*Task requirements:* Every record must be repeated exactly; omit any pictures they contain.

Dataset entries
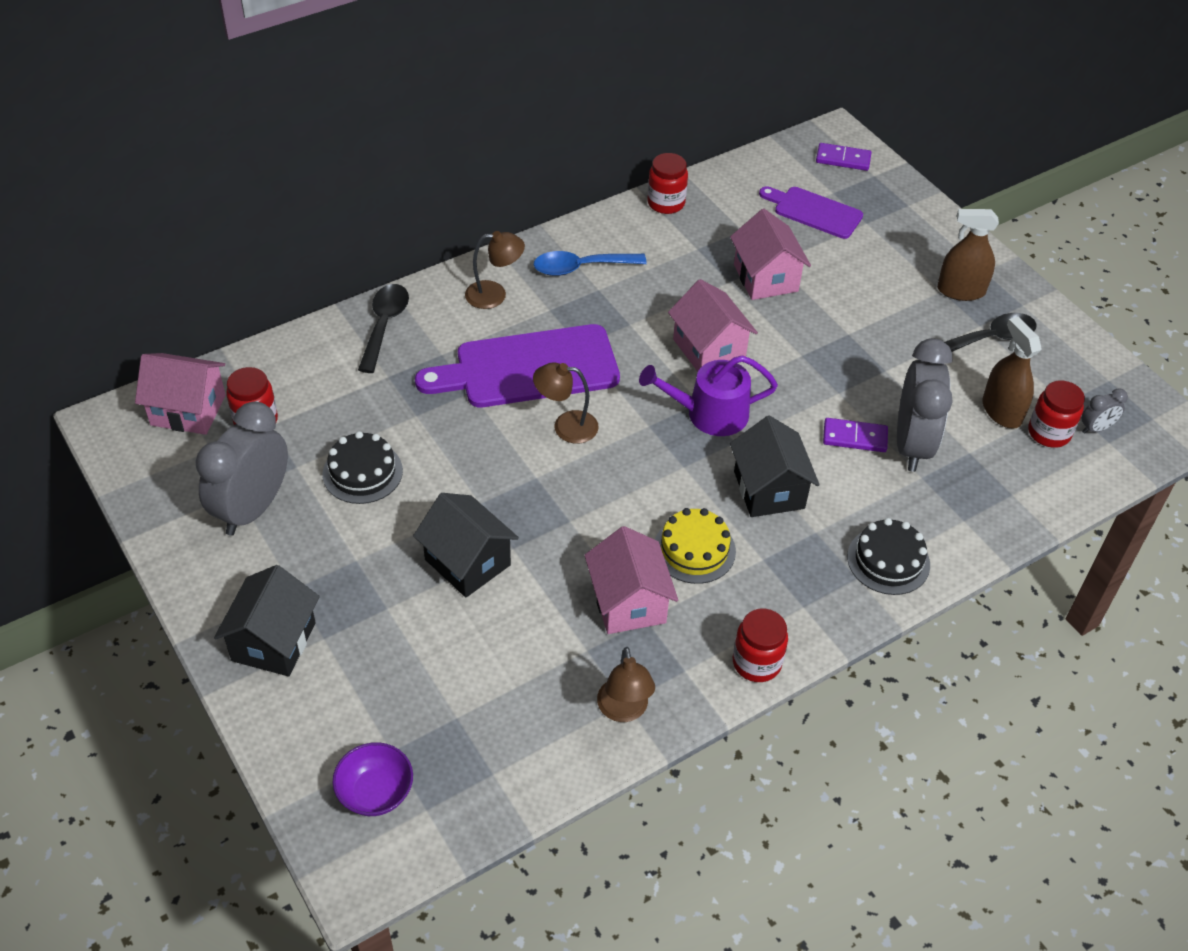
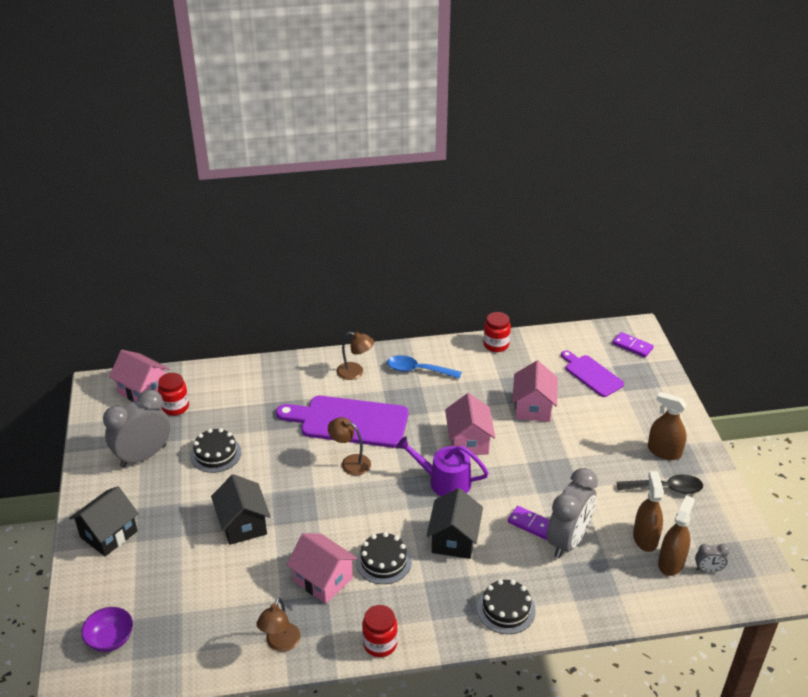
camera: 25 degrees right, 10 degrees down
black spoon [358,284,409,373] -> none
pink house [584,526,678,634] -> pink house turned 60 degrees counterclockwise [286,533,358,604]
yellow cake [655,508,736,584] -> black cake [356,532,412,584]
red jar [1028,380,1085,448] -> brown spray bottle [658,495,695,576]

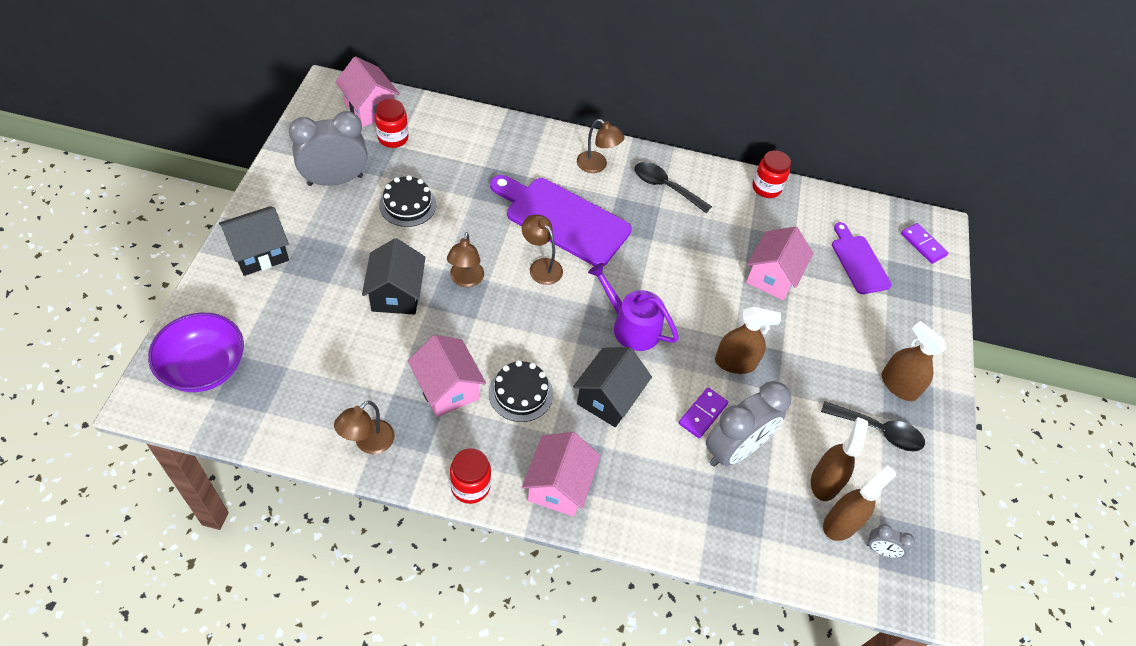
camera: 15 degrees right, 15 degrees up
purple bowl [81,607,133,652] -> purple bowl [148,313,244,392], size x1.61
blue spoon [387,355,462,379] -> black spoon [634,162,712,213]
pink house [445,393,495,455] -> pink house moved to [522,432,601,517]
black cake [477,579,536,634] -> none
purple domino [508,506,550,540] -> purple domino turned 75 degrees clockwise [679,388,728,438]
none -> brown lamp [447,232,484,287]
none -> brown spray bottle [715,306,781,374]

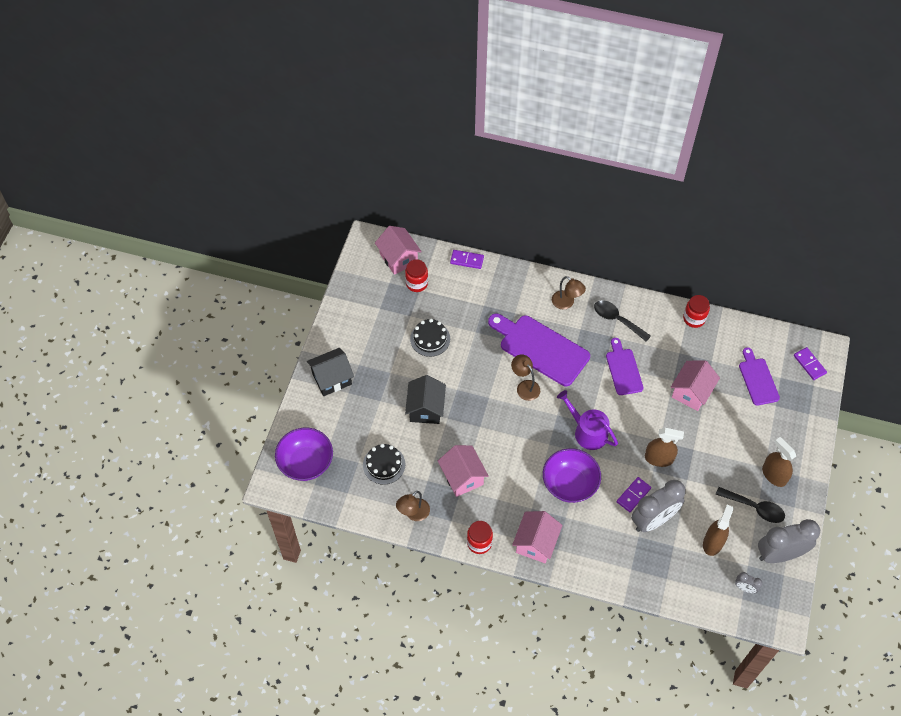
camera: 10 degrees right, 5 degrees up
grey clock [289,111,368,186] -> grey clock moved to [758,519,820,563]
brown lamp [447,232,484,287] -> none
black cake [489,360,553,422] -> black cake moved to [363,444,405,485]
black house [573,347,652,427] -> purple bowl [543,448,601,503]
brown spray bottle [823,465,896,541] -> none
none -> purple domino [450,250,484,269]
none -> purple cutting board [606,338,644,395]

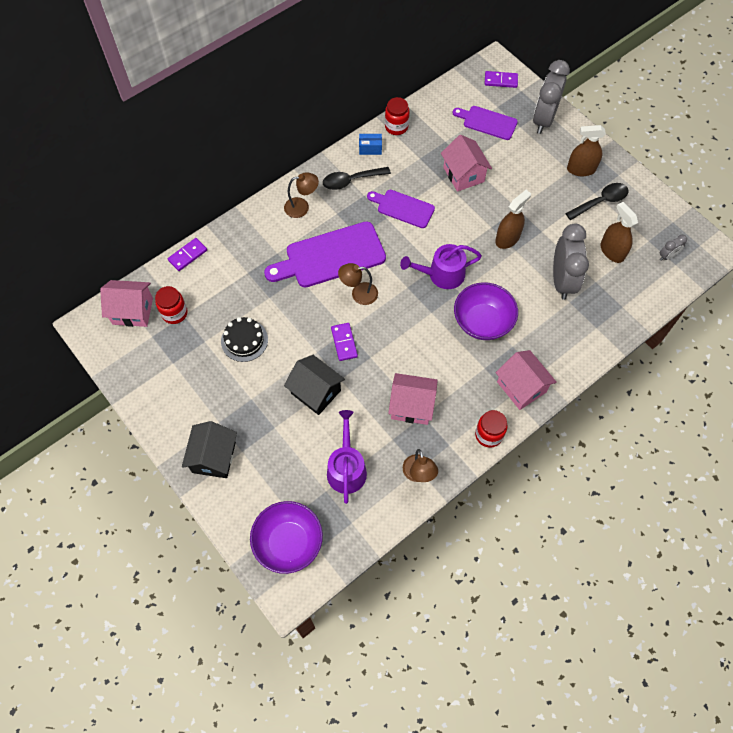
camera: 55 degrees left, 5 degrees up
black cake [363,444,405,485] -> purple watering can [327,410,367,504]
purple domino [617,477,651,512] -> purple domino moved to [331,323,358,361]
grey clock [758,519,820,563] -> grey clock moved to [533,60,570,134]
none -> blue box [359,134,382,155]

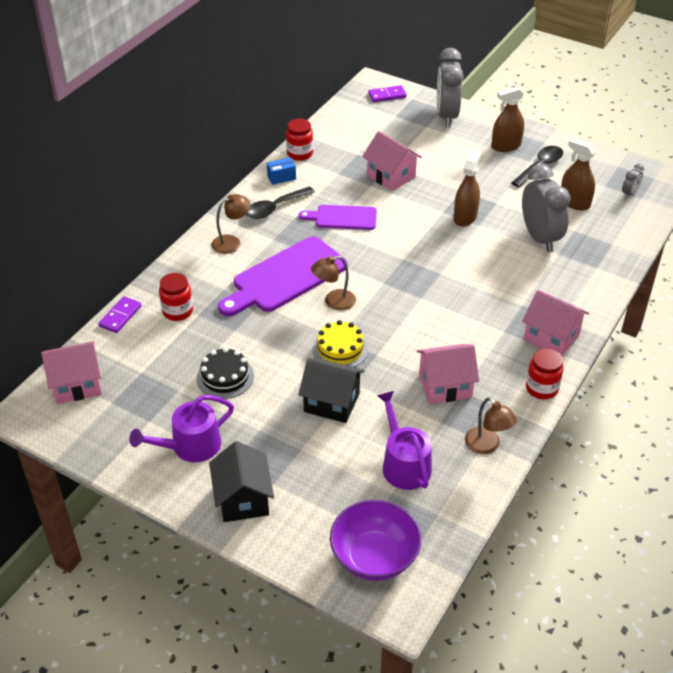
camera: 20 degrees left, 20 degrees down
red jar [155,286,187,324] -> red jar moved to [159,273,193,321]
purple domino [331,323,358,361] -> yellow cake [312,320,368,367]
purple watering can [400,244,482,289] -> purple watering can moved to [129,395,234,462]
purple cutting board [453,106,518,140] -> none
purple bowl [454,282,518,340] -> none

*Answer for this exercise:*
camera: 25 degrees right, 10 degrees down
black spoon [358,284,409,373] -> none
pink house [584,526,678,634] -> pink house turned 60 degrees counterclockwise [286,533,358,604]
yellow cake [655,508,736,584] -> black cake [356,532,412,584]
red jar [1028,380,1085,448] -> brown spray bottle [658,495,695,576]

camera: 15 degrees right, 15 degrees up
purple bowl [81,607,133,652] -> purple bowl [148,313,244,392], size x1.61
blue spoon [387,355,462,379] -> black spoon [634,162,712,213]
pink house [445,393,495,455] -> pink house moved to [522,432,601,517]
black cake [477,579,536,634] -> none
purple domino [508,506,550,540] -> purple domino turned 75 degrees clockwise [679,388,728,438]
none -> brown lamp [447,232,484,287]
none -> brown spray bottle [715,306,781,374]

camera: 10 degrees right, 5 degrees up
grey clock [289,111,368,186] -> grey clock moved to [758,519,820,563]
brown lamp [447,232,484,287] -> none
black cake [489,360,553,422] -> black cake moved to [363,444,405,485]
black house [573,347,652,427] -> purple bowl [543,448,601,503]
brown spray bottle [823,465,896,541] -> none
none -> purple domino [450,250,484,269]
none -> purple cutting board [606,338,644,395]

camera: 55 degrees left, 5 degrees up
black cake [363,444,405,485] -> purple watering can [327,410,367,504]
purple domino [617,477,651,512] -> purple domino moved to [331,323,358,361]
grey clock [758,519,820,563] -> grey clock moved to [533,60,570,134]
none -> blue box [359,134,382,155]

camera: 20 degrees left, 20 degrees down
red jar [155,286,187,324] -> red jar moved to [159,273,193,321]
purple domino [331,323,358,361] -> yellow cake [312,320,368,367]
purple watering can [400,244,482,289] -> purple watering can moved to [129,395,234,462]
purple cutting board [453,106,518,140] -> none
purple bowl [454,282,518,340] -> none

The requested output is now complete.